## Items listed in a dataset
• • • • • • •

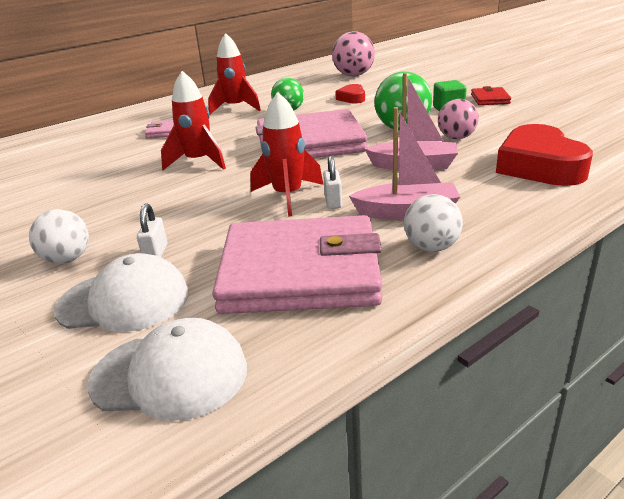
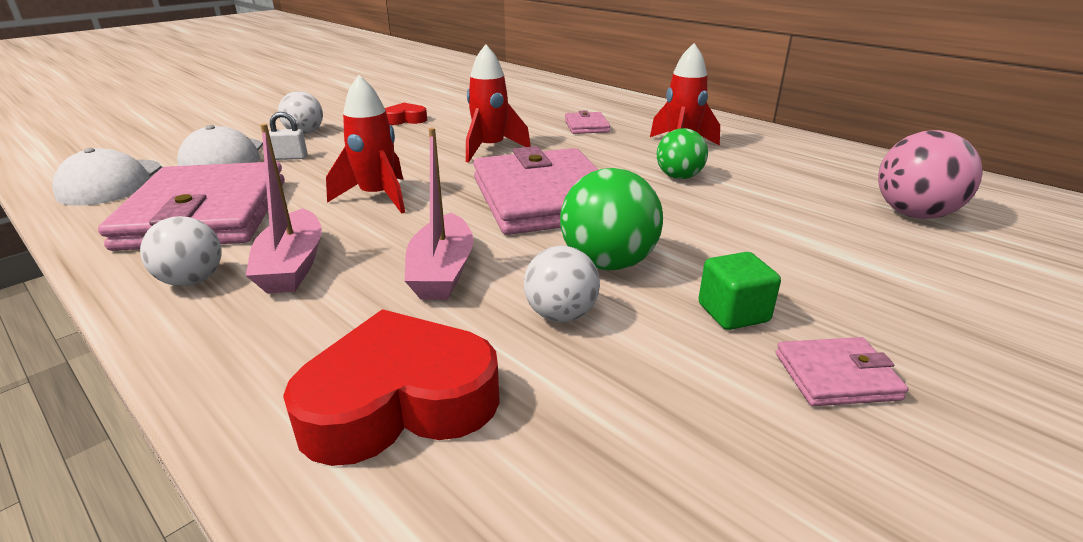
camera: 80 degrees right, 0 degrees up
white padlock [323,156,342,209] -> none
red heart [335,84,365,103] -> red heart moved to [385,103,427,125]
pink ball [438,99,479,139] -> white ball [524,246,600,322]
red wallet [471,86,511,105] -> pink wallet [776,337,909,406]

• • • • • • •

## Directions
Word for word, give back each entry from above, but skip any picture.

## Task result
camera: 80 degrees right, 0 degrees up
white padlock [323,156,342,209] -> none
red heart [335,84,365,103] -> red heart moved to [385,103,427,125]
pink ball [438,99,479,139] -> white ball [524,246,600,322]
red wallet [471,86,511,105] -> pink wallet [776,337,909,406]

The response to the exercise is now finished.